§ **What you have to do**
Restate all of the following data exactly, keeping any images out of the copy.
----------------------------------------
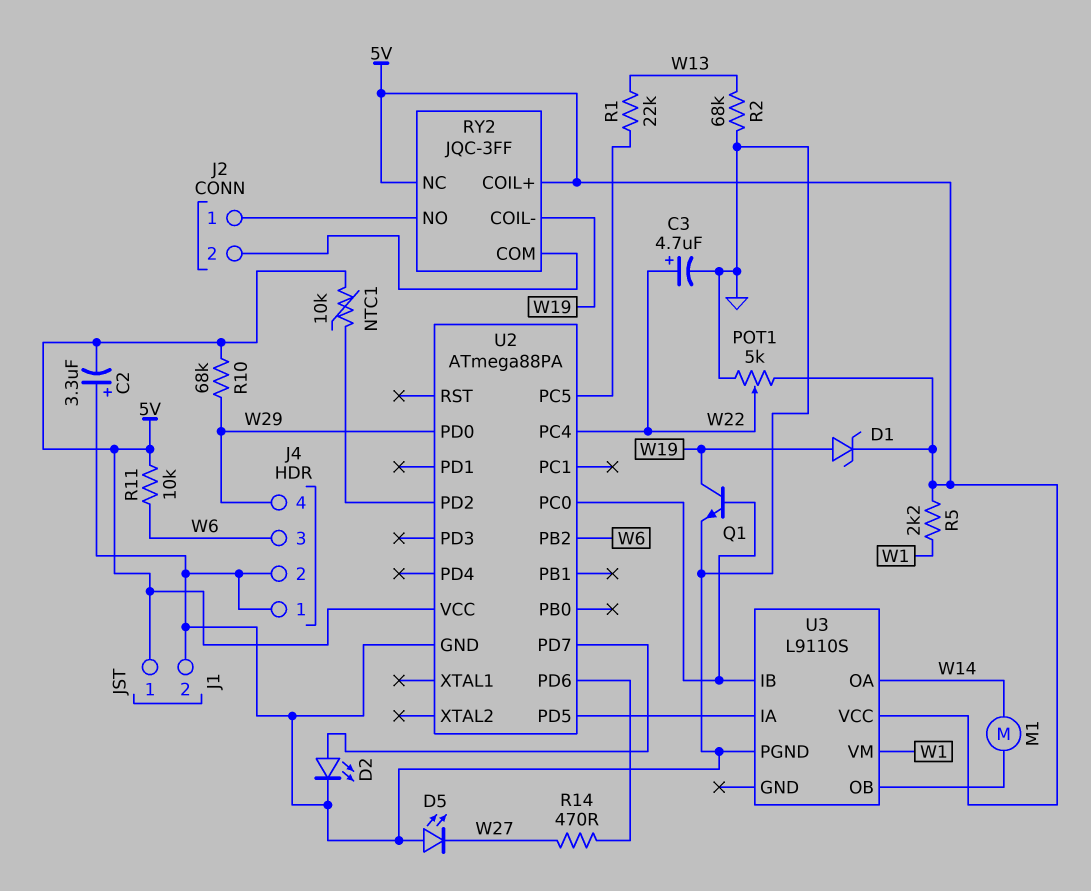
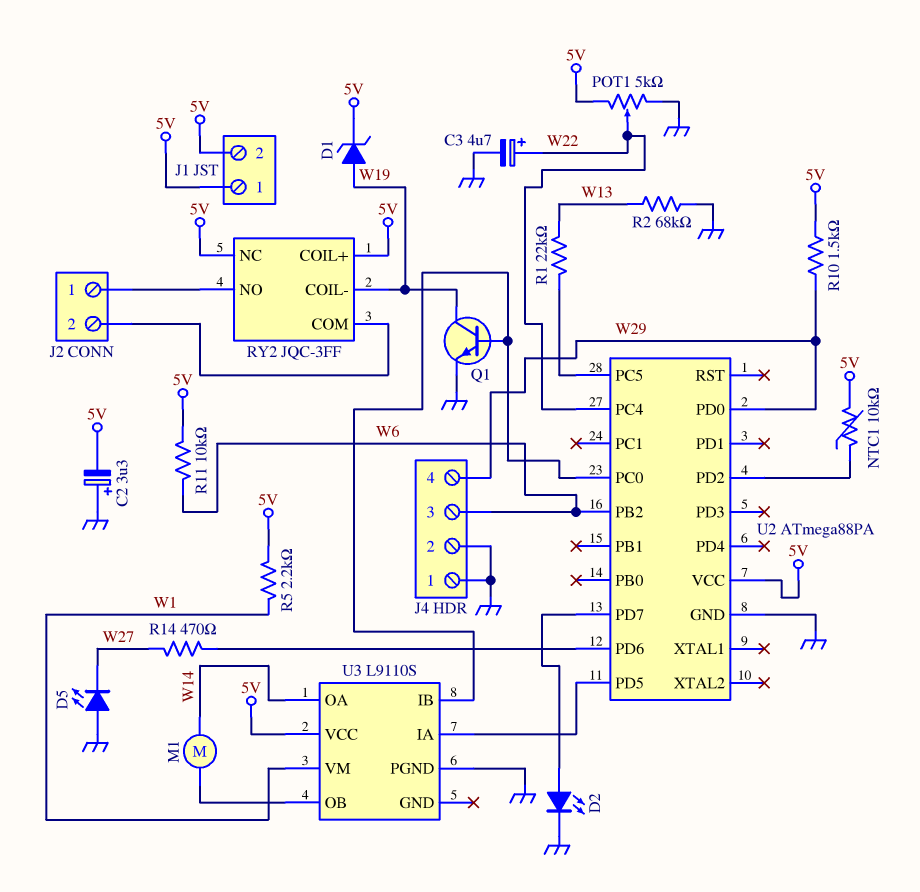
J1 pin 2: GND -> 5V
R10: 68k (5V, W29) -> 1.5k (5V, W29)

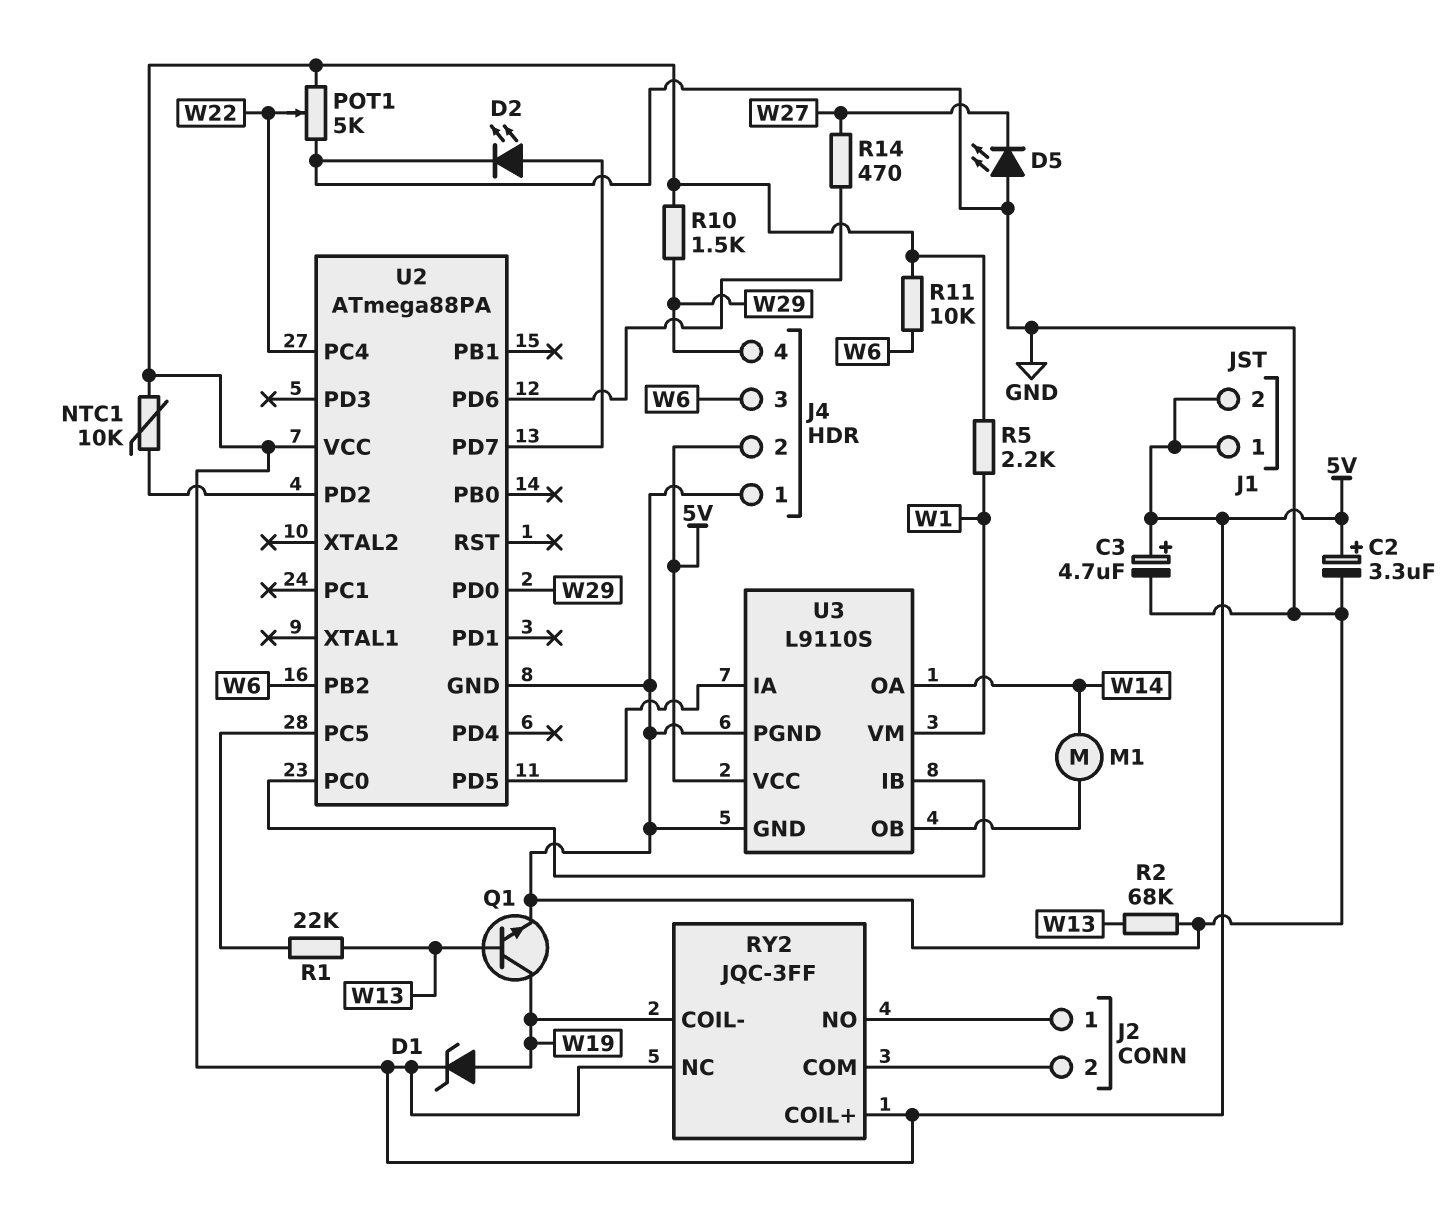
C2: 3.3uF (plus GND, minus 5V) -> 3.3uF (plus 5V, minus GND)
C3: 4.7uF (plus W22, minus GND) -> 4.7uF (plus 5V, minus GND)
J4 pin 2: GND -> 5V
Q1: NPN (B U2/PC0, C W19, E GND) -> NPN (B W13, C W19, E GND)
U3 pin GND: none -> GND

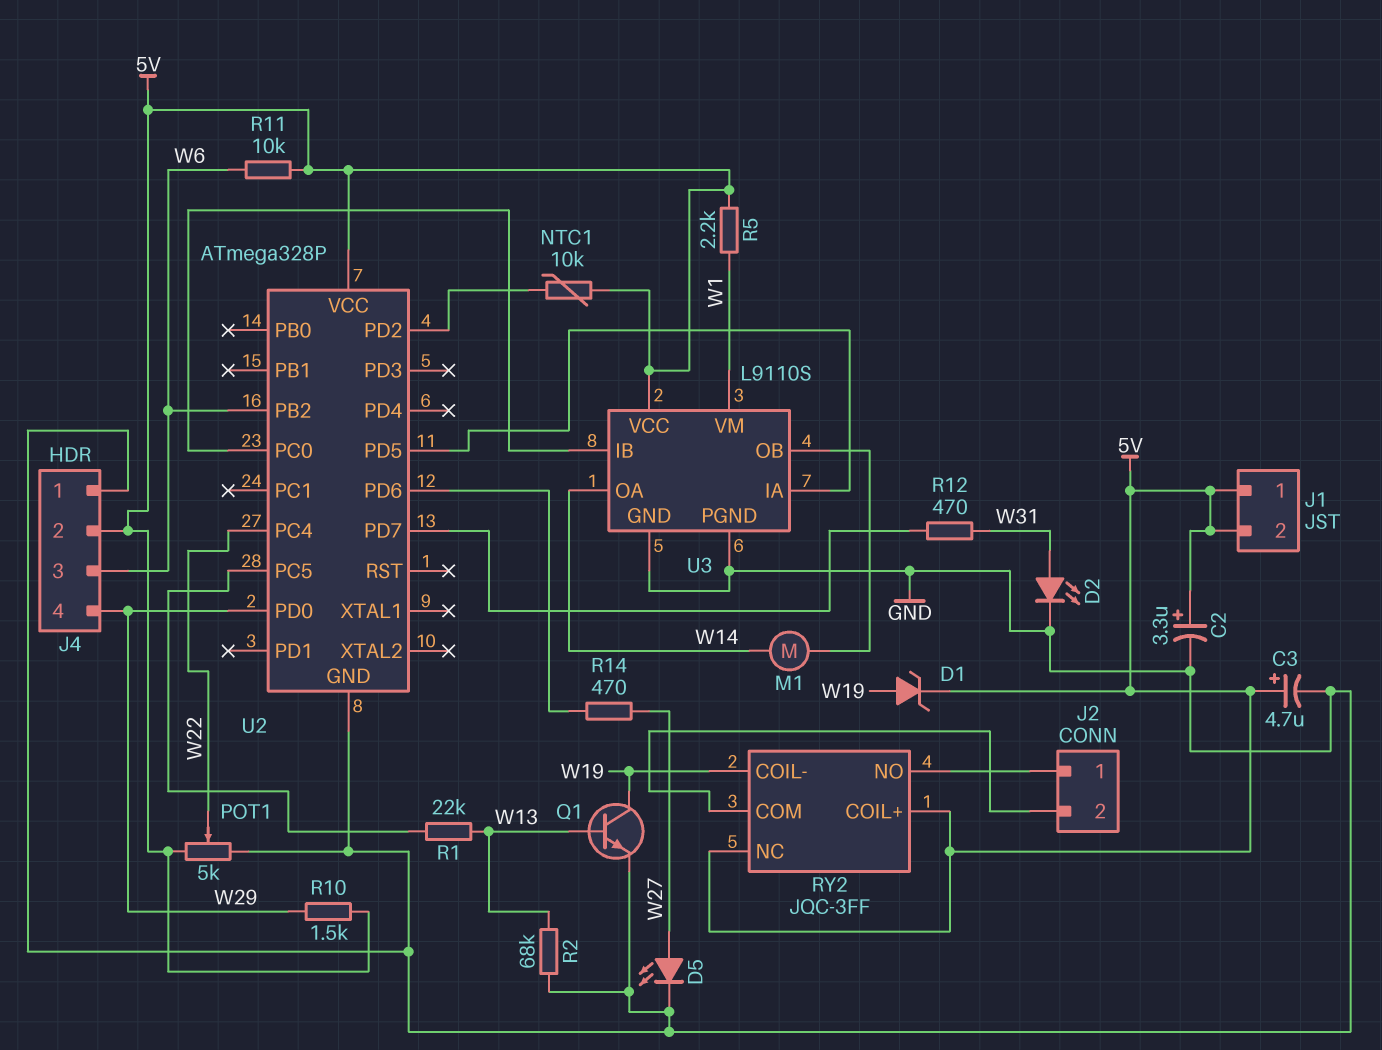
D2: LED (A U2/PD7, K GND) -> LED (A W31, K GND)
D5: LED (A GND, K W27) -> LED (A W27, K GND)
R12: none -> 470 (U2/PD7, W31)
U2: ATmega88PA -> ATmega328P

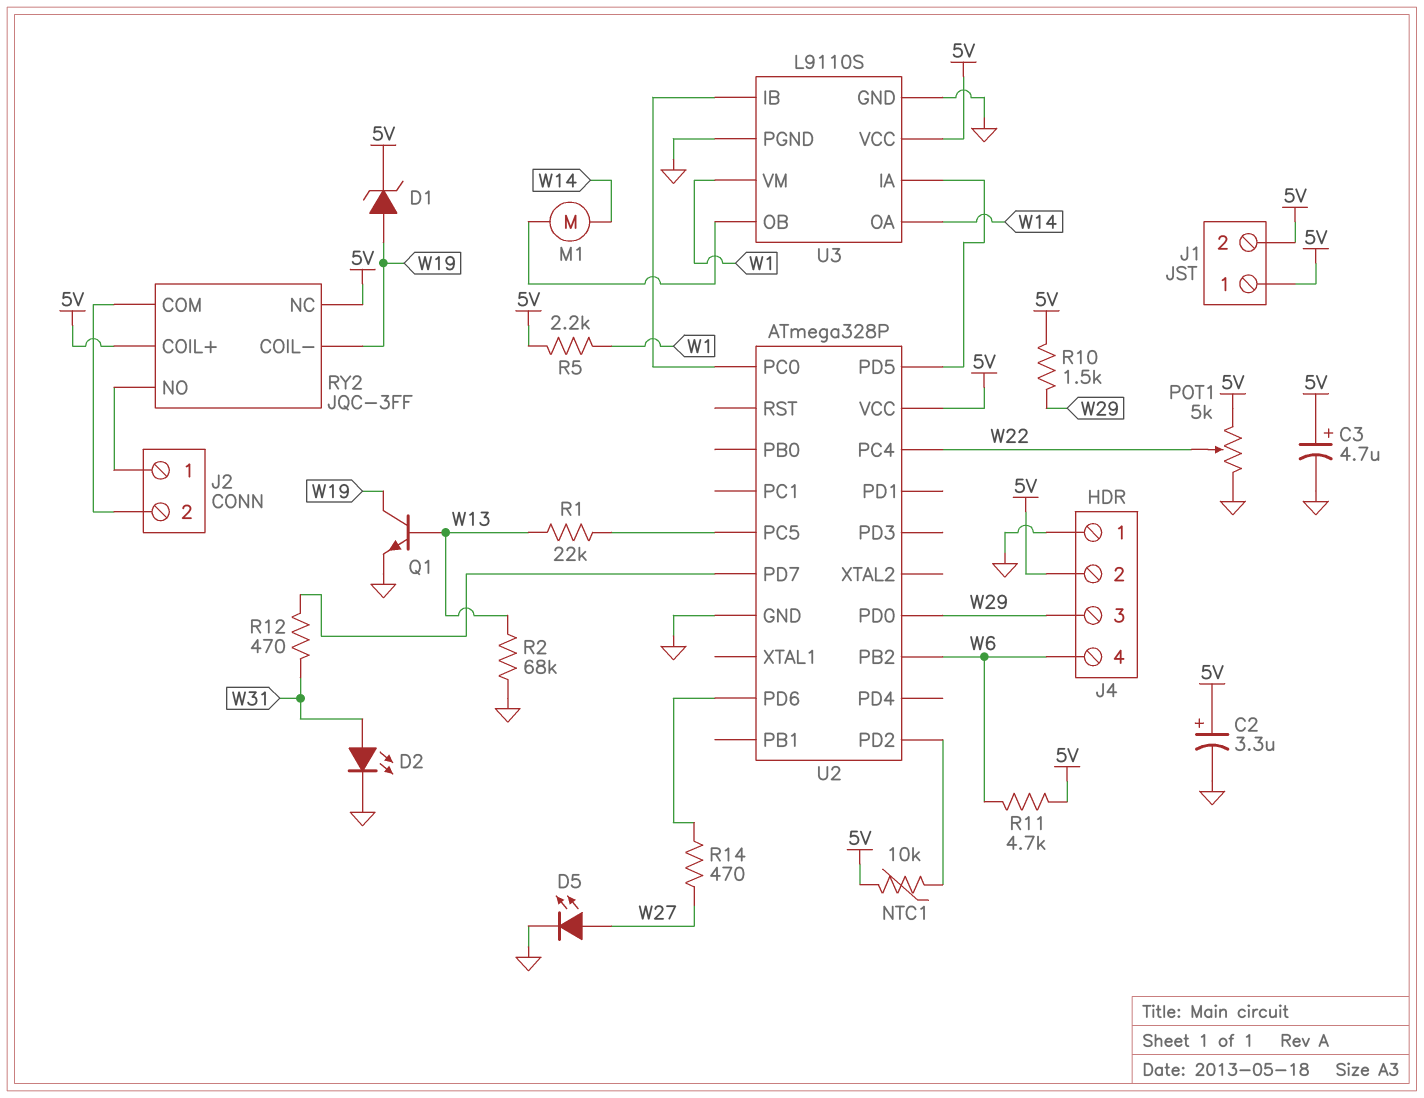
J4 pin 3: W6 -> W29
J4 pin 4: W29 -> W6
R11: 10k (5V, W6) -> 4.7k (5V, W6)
----------------------------------------
§ **Written solution**
J1 pin 2: GND -> 5V
R10: 68k (5V, W29) -> 1.5k (5V, W29)

C2: 3.3uF (plus GND, minus 5V) -> 3.3uF (plus 5V, minus GND)
C3: 4.7uF (plus W22, minus GND) -> 4.7uF (plus 5V, minus GND)
J4 pin 2: GND -> 5V
Q1: NPN (B U2/PC0, C W19, E GND) -> NPN (B W13, C W19, E GND)
U3 pin GND: none -> GND

D2: LED (A U2/PD7, K GND) -> LED (A W31, K GND)
D5: LED (A GND, K W27) -> LED (A W27, K GND)
R12: none -> 470 (U2/PD7, W31)
U2: ATmega88PA -> ATmega328P

J4 pin 3: W6 -> W29
J4 pin 4: W29 -> W6
R11: 10k (5V, W6) -> 4.7k (5V, W6)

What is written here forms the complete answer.